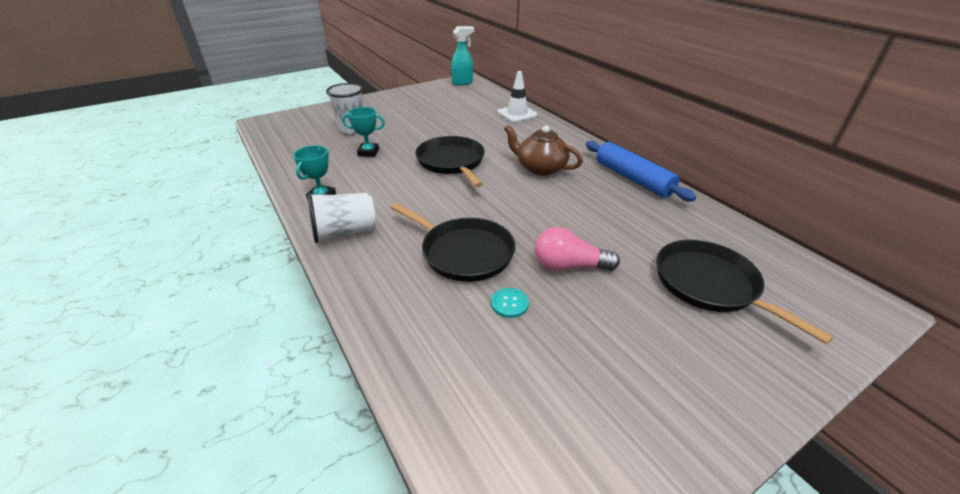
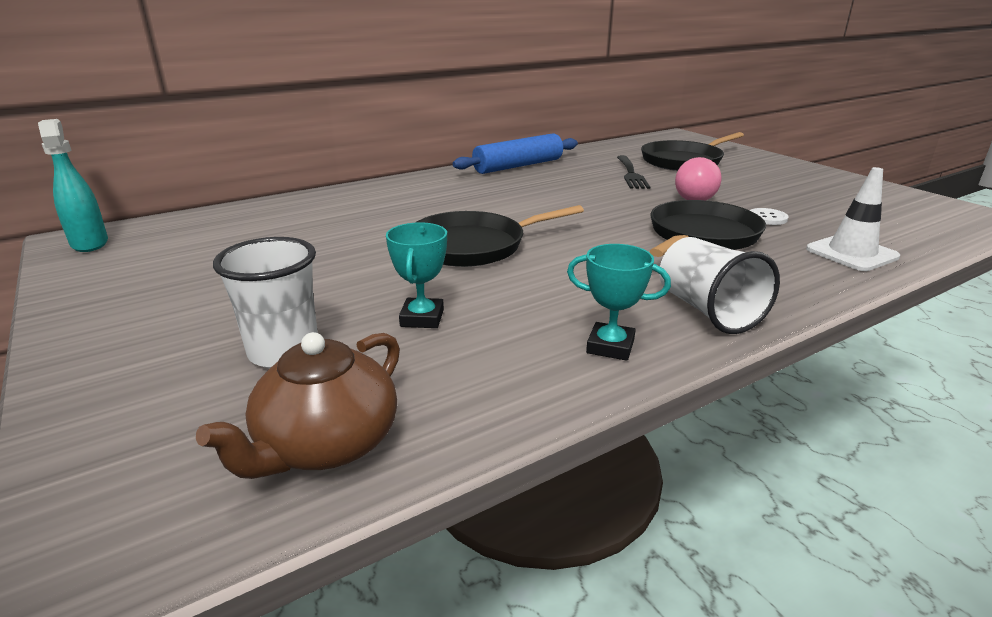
camera: 90 degrees left, 10 degrees down
(509, 304) = (767, 218): turquoise button -> white button
(517, 114) = (303, 205): white traffic cone -> white traffic cone (851, 253)
(540, 168) = (493, 198): brown teapot -> brown teapot (326, 445)
(635, 237) = (630, 173): none -> black fork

◆ ◆ ◆

Exactness is what counts here: copy each entry as given and omit its pictures.

camera: 90 degrees left, 10 degrees down
(509, 304) = (767, 218): turquoise button -> white button
(517, 114) = (303, 205): white traffic cone -> white traffic cone (851, 253)
(540, 168) = (493, 198): brown teapot -> brown teapot (326, 445)
(635, 237) = (630, 173): none -> black fork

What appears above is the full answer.